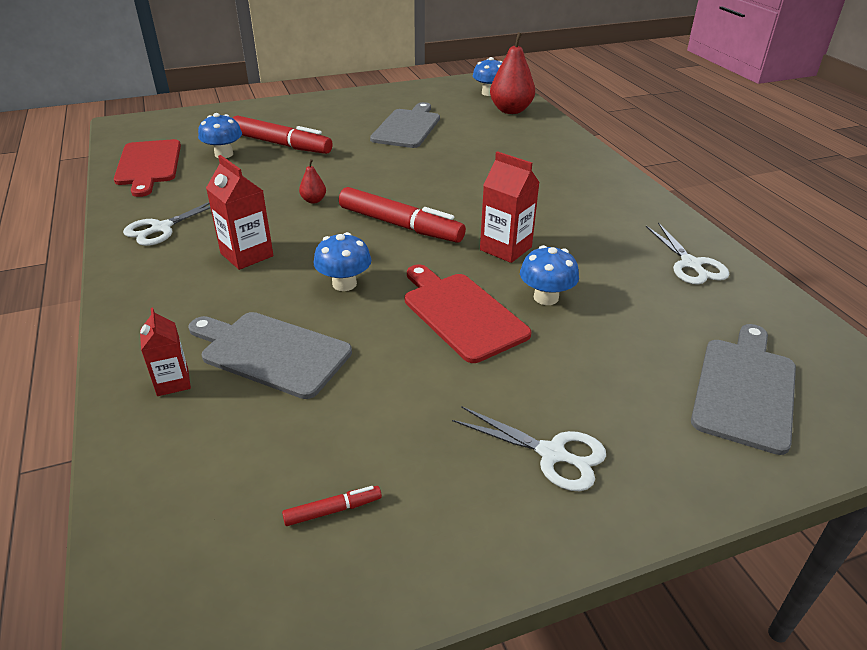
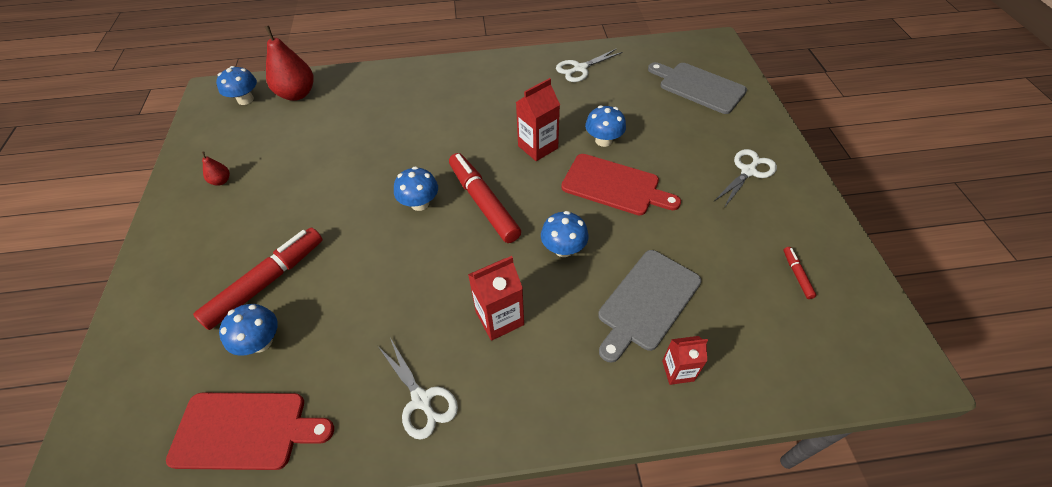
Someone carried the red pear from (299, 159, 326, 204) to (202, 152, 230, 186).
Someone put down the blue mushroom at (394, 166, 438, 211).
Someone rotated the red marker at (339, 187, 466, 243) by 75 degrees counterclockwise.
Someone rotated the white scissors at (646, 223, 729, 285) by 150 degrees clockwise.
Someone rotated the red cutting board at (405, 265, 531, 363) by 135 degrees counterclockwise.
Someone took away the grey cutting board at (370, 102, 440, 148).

# # #

In your copy of the records above, include no pictures and match every line exactly.

| ANSWER FOR THIS EXERCISE |
Someone carried the red pear from (299, 159, 326, 204) to (202, 152, 230, 186).
Someone put down the blue mushroom at (394, 166, 438, 211).
Someone rotated the red marker at (339, 187, 466, 243) by 75 degrees counterclockwise.
Someone rotated the white scissors at (646, 223, 729, 285) by 150 degrees clockwise.
Someone rotated the red cutting board at (405, 265, 531, 363) by 135 degrees counterclockwise.
Someone took away the grey cutting board at (370, 102, 440, 148).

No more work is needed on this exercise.